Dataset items

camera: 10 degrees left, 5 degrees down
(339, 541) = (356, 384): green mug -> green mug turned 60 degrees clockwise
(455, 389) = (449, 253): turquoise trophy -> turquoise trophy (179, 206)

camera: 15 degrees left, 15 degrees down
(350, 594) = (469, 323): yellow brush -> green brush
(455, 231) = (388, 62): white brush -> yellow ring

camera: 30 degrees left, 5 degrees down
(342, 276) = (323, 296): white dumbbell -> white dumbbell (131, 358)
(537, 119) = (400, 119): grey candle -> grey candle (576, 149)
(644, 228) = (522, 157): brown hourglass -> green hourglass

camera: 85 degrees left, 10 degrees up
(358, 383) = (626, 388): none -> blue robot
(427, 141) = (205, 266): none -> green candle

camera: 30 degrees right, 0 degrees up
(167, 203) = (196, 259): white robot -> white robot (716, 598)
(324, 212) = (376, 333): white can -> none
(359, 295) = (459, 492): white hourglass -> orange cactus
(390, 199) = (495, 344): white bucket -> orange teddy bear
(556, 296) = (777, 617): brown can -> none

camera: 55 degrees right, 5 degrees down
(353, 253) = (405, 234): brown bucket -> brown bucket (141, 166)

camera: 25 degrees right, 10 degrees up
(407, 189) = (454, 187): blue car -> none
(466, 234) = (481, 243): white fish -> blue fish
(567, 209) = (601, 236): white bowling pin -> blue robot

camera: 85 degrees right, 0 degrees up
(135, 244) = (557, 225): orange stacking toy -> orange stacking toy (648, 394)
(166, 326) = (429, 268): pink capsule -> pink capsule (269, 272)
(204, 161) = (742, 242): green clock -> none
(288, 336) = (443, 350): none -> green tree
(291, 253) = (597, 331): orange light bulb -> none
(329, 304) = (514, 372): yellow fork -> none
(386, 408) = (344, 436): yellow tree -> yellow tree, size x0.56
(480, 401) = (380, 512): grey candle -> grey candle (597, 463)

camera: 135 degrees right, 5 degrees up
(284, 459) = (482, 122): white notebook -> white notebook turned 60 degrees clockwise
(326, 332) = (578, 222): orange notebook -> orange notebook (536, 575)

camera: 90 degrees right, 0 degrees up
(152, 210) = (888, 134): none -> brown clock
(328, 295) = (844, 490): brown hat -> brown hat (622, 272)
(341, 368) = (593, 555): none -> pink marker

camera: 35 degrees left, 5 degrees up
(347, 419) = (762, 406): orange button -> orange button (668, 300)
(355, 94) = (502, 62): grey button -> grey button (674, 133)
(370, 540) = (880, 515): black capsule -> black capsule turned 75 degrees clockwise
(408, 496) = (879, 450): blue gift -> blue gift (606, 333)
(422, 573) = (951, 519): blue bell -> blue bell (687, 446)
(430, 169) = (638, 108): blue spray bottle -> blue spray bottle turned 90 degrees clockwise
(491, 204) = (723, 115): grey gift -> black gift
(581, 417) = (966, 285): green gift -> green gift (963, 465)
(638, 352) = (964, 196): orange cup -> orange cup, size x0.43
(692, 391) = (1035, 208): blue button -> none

▶ [Your goal]: Give only the lines from the one holding "(342, 276) = (323, 296): white" through the one holding "(324, 212) = (376, 333): white can -> none", each restated exactly as it appears above.

▶ [Written answer]:
(342, 276) = (323, 296): white dumbbell -> white dumbbell (131, 358)
(537, 119) = (400, 119): grey candle -> grey candle (576, 149)
(644, 228) = (522, 157): brown hourglass -> green hourglass

camera: 85 degrees left, 10 degrees up
(358, 383) = (626, 388): none -> blue robot
(427, 141) = (205, 266): none -> green candle

camera: 30 degrees right, 0 degrees up
(167, 203) = (196, 259): white robot -> white robot (716, 598)
(324, 212) = (376, 333): white can -> none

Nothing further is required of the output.